RECORDS SHOWN
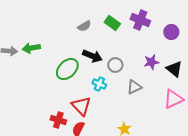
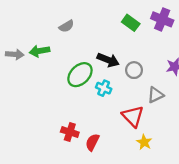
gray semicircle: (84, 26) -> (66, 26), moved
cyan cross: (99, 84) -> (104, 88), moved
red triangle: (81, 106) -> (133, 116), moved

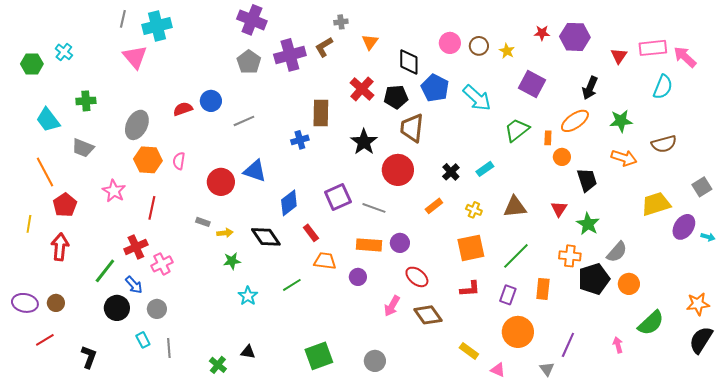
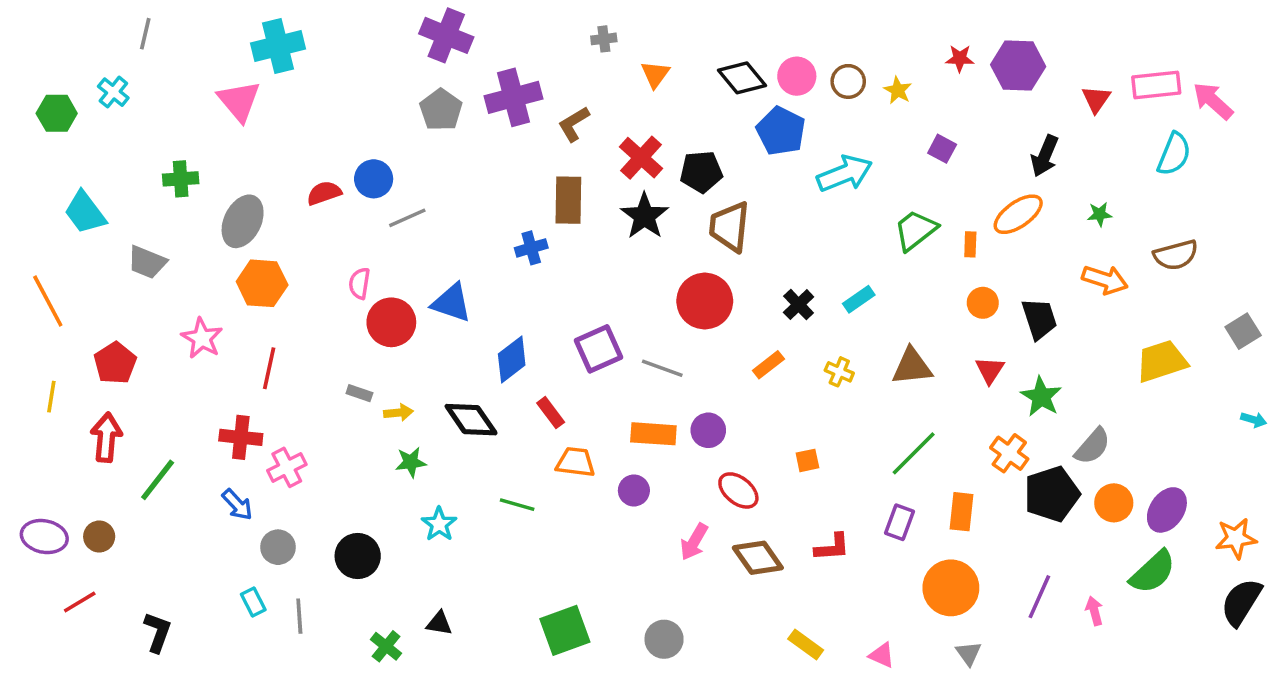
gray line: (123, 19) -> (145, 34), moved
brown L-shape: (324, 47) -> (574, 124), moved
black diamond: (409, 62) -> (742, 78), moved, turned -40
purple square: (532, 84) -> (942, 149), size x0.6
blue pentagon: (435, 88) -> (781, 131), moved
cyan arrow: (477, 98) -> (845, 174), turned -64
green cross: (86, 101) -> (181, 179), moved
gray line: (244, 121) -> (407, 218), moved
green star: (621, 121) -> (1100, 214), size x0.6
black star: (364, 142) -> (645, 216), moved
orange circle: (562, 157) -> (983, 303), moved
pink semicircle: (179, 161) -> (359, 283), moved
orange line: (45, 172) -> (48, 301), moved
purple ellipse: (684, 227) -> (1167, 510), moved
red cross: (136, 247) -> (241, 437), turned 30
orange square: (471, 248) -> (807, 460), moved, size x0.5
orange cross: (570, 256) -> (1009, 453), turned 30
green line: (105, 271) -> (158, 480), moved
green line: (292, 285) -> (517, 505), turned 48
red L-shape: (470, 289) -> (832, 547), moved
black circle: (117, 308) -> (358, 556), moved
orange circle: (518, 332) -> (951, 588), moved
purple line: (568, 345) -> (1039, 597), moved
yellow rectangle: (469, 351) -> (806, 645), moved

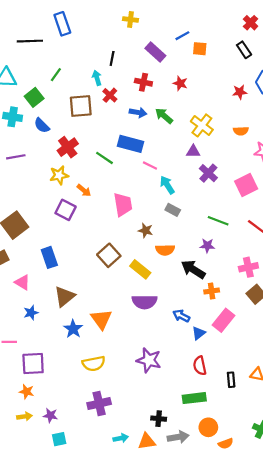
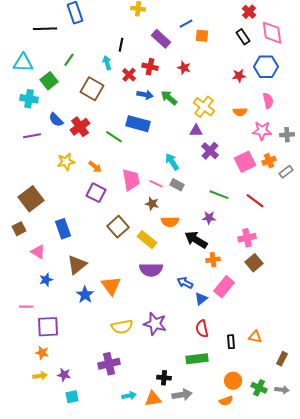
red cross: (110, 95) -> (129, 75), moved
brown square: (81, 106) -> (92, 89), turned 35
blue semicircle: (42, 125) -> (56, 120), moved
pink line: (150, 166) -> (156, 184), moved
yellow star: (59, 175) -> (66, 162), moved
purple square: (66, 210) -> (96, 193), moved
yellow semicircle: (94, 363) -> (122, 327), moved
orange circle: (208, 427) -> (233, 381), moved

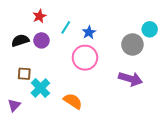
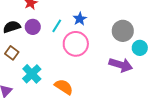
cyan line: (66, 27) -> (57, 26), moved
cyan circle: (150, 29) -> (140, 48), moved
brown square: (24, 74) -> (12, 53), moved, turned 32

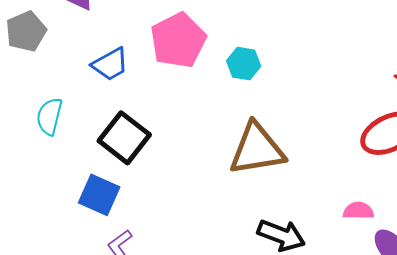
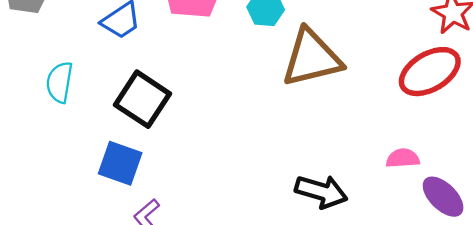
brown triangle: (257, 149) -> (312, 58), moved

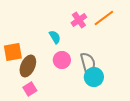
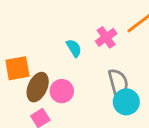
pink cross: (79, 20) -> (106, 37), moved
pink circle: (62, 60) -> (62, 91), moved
--
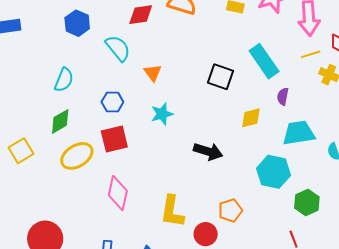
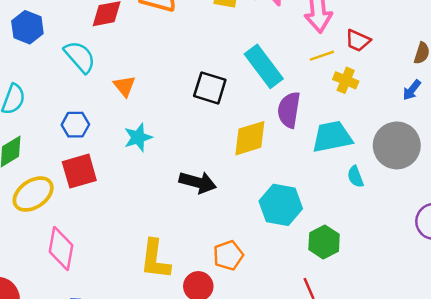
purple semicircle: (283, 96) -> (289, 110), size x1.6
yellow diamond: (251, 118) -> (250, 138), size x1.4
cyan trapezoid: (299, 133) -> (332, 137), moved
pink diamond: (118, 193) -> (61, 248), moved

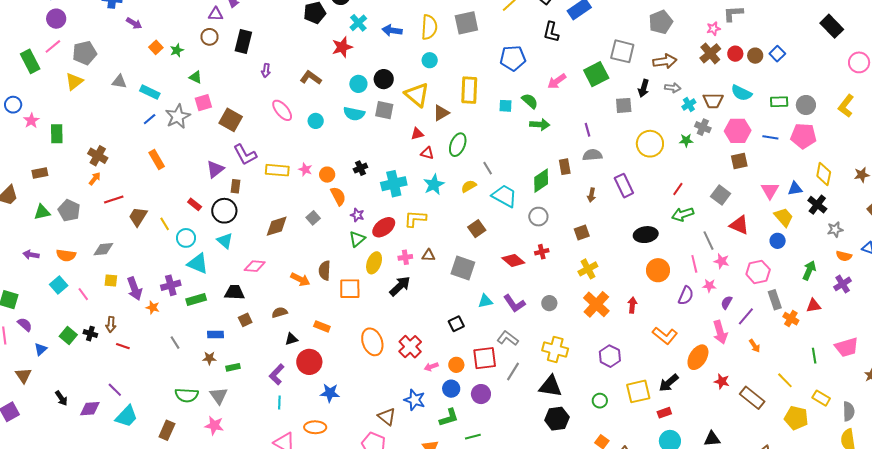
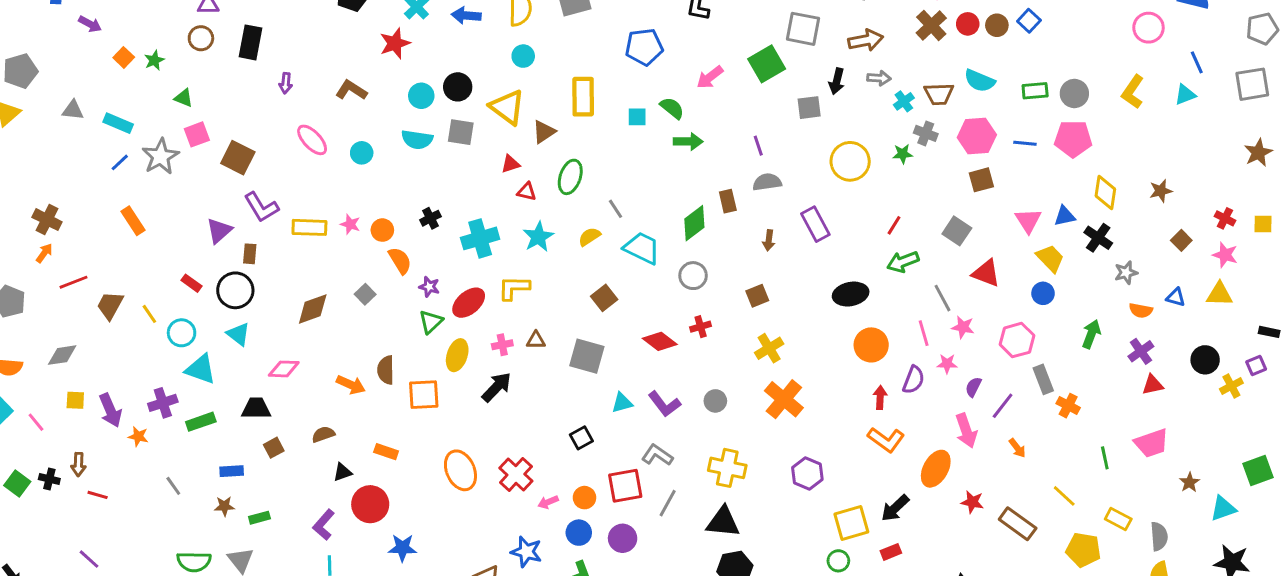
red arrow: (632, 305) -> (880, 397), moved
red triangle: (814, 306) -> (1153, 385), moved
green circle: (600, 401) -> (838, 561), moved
--
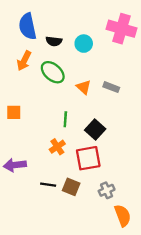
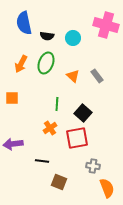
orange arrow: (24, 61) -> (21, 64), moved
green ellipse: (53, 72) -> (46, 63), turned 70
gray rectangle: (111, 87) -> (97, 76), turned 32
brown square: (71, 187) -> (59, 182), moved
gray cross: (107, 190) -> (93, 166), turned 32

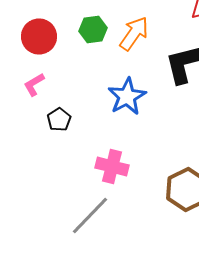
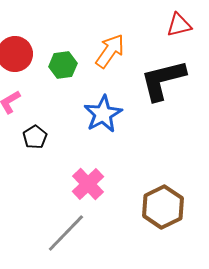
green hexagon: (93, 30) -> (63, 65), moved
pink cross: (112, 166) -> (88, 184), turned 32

TASK GOAL
In the entries above, find the line with "cyan trapezoid: (299, 133)" and the line with "green circle: (600, 401) -> (838, 561), moved". Return exactly those lines and all the ones between them, pictures excluded.

SOLUTION BELOW
cyan trapezoid: (299, 133) -> (332, 137), moved
pink diamond: (118, 193) -> (61, 248), moved

red arrow: (632, 305) -> (880, 397), moved
red triangle: (814, 306) -> (1153, 385), moved
green circle: (600, 401) -> (838, 561), moved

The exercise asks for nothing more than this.